---- Material supplied

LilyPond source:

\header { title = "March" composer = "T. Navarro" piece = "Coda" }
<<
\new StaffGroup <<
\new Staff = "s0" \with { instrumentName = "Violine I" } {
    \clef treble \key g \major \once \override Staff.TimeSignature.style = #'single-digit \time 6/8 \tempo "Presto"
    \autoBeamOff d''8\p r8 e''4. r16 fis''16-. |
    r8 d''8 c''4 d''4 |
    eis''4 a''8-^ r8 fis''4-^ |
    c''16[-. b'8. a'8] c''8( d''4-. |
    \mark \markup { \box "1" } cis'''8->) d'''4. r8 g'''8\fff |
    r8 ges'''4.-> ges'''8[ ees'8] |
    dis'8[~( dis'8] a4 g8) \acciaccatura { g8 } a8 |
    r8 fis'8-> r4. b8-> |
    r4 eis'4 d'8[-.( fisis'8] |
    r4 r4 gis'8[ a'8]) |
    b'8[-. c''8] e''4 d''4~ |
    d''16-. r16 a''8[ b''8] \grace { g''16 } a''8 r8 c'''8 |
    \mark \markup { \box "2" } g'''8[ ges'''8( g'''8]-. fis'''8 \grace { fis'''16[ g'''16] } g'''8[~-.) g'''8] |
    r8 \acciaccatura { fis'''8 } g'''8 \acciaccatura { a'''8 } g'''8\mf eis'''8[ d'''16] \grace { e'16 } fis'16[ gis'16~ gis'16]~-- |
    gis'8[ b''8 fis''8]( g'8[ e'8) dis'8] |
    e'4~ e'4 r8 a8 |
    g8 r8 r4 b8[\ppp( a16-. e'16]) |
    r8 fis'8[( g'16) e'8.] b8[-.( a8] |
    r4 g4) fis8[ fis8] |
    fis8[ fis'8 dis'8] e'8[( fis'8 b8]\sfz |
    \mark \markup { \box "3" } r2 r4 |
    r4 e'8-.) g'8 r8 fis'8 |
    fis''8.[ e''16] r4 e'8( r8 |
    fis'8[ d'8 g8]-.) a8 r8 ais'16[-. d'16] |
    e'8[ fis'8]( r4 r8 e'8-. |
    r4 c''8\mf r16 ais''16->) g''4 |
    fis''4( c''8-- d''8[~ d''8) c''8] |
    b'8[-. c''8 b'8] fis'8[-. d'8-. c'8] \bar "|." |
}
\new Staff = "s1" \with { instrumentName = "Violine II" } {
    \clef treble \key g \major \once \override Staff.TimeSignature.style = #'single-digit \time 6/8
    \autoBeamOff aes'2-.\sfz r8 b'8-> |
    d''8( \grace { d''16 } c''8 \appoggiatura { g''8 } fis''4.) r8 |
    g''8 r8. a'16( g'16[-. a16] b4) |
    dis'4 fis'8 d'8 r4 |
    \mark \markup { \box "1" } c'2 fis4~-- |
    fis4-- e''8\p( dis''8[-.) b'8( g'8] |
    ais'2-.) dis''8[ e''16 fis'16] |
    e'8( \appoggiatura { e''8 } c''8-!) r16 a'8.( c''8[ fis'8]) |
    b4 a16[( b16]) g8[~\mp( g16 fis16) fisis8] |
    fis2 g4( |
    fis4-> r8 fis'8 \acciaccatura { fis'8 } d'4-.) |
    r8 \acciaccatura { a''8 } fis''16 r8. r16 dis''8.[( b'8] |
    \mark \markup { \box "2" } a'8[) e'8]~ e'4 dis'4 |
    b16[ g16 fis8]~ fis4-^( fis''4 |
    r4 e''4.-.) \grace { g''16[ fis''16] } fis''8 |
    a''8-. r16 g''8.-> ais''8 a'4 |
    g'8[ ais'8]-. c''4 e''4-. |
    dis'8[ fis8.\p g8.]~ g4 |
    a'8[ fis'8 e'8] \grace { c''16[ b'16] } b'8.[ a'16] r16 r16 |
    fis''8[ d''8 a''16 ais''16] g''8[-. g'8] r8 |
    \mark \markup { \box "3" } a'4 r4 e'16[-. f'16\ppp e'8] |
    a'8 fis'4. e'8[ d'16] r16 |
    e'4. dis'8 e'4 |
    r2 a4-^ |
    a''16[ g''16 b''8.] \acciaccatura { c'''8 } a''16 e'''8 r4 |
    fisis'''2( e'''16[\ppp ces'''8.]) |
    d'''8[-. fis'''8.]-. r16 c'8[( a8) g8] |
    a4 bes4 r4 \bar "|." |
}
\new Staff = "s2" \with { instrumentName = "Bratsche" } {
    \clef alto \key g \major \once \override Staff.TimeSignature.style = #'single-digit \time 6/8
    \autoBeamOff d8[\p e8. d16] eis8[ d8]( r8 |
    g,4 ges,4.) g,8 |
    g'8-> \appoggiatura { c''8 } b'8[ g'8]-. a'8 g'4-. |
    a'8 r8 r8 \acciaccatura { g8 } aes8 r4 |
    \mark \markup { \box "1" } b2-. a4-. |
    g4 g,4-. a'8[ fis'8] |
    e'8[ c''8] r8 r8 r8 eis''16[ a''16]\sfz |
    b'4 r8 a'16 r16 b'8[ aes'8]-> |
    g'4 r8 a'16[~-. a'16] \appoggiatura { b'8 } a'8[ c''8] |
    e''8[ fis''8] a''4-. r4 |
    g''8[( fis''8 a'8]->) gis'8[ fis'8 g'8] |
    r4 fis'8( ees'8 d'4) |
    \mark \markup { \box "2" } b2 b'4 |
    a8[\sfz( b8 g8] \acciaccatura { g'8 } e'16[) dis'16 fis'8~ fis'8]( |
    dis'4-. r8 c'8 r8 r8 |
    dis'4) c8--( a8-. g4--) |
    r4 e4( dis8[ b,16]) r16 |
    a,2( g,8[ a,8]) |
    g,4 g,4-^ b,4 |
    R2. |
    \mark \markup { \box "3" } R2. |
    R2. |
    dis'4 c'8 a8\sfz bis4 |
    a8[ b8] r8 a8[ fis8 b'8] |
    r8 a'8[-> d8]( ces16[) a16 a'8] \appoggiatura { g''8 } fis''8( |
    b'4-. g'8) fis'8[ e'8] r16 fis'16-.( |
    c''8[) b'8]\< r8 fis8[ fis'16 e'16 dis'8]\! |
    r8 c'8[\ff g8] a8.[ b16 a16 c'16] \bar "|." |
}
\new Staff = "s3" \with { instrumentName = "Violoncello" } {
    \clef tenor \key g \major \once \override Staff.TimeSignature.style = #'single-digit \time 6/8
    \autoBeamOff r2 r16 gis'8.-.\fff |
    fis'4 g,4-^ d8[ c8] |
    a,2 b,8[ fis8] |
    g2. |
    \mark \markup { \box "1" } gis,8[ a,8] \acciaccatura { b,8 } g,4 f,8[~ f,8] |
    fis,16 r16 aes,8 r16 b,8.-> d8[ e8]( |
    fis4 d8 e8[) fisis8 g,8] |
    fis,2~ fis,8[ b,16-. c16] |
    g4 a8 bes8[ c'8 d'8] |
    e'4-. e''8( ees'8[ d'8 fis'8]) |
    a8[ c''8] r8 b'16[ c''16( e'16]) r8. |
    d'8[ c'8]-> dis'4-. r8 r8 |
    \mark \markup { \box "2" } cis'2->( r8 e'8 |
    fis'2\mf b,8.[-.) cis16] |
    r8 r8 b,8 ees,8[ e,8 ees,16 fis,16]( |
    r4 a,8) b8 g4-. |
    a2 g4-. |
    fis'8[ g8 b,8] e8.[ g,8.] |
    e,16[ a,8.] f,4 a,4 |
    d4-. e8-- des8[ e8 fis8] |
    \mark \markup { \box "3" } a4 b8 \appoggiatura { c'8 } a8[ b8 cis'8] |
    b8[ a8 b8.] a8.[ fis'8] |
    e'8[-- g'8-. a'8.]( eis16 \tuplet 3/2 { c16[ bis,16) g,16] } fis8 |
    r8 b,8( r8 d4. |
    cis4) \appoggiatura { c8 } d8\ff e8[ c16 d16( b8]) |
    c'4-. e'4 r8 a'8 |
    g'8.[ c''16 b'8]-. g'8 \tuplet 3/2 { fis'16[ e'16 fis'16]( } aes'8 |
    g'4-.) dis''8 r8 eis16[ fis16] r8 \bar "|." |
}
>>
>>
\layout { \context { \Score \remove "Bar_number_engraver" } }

--------

To do:
How many lines in the records above contain the string "instrumentName"? Reply with the number alone.

Task output:
4